• **YOUR TASK**:
Pull every line holding the word "degrees" out of the data and copy it.

(Dataset items)
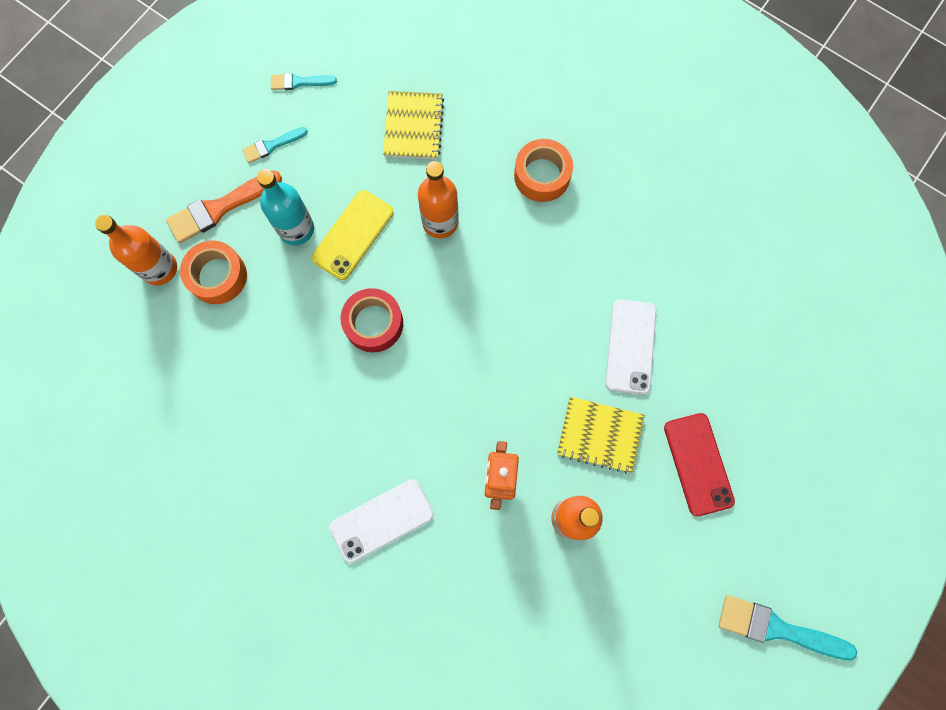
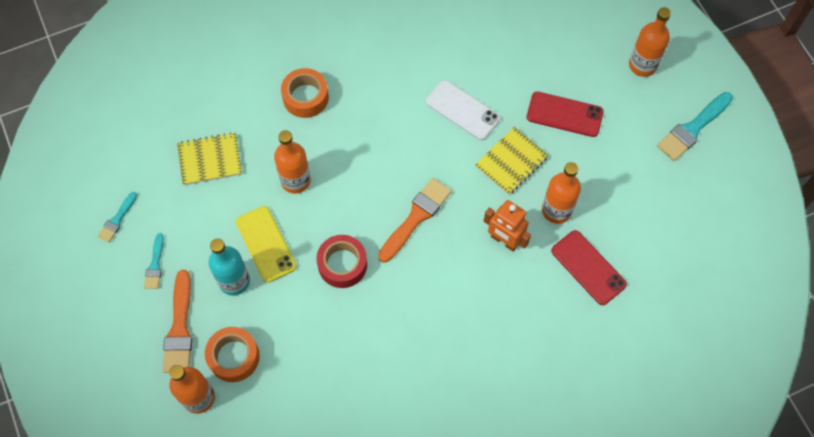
camera: 60 degrees left, 10 degrees down
(382, 520) = (489, 333): white phone -> none
(413, 126) = (210, 160): yellow notebook -> yellow notebook turned 45 degrees counterclockwise
(471, 368) = (416, 217): none -> orange brush
(521, 591) = (588, 267): none -> red phone
(824, 523) = (642, 65): none -> orange bottle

• **FINISHED TASK**:
camera: 60 degrees left, 10 degrees down
(413, 126) = (210, 160): yellow notebook -> yellow notebook turned 45 degrees counterclockwise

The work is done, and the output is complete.